Try it - Each line of the data below that includes the string "cone" must be copied.

Provided entries -

== Segment start ==

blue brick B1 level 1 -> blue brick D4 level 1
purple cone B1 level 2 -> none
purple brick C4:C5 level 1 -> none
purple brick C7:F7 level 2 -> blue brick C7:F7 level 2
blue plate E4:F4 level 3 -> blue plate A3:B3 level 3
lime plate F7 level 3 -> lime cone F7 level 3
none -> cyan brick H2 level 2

== Segment end ==
== Segment start ==

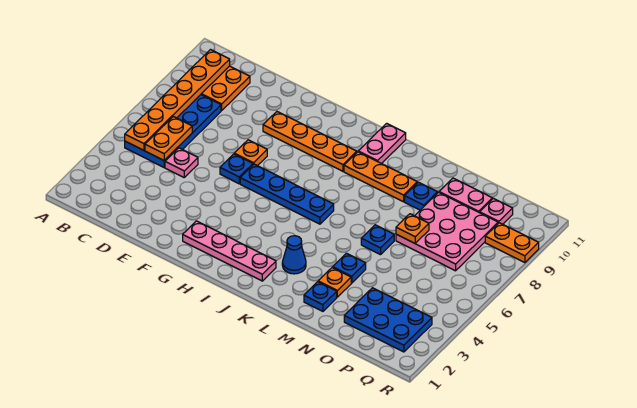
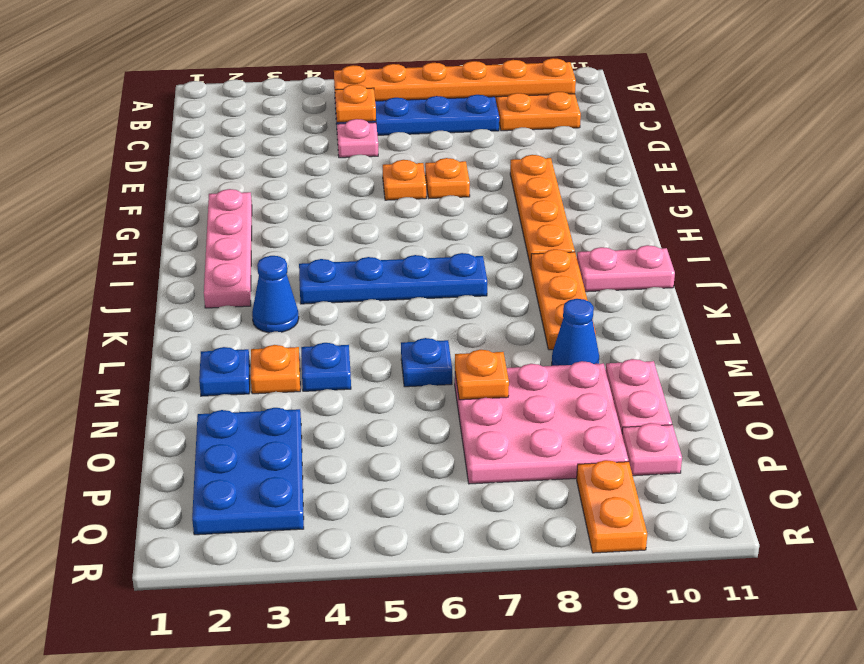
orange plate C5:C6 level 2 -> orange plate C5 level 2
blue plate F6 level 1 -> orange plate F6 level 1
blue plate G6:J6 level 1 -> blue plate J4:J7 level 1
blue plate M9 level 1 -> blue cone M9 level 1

== Segment end ==

Output below -
purple cone B1 level 2 -> none
lime plate F7 level 3 -> lime cone F7 level 3
blue plate M9 level 1 -> blue cone M9 level 1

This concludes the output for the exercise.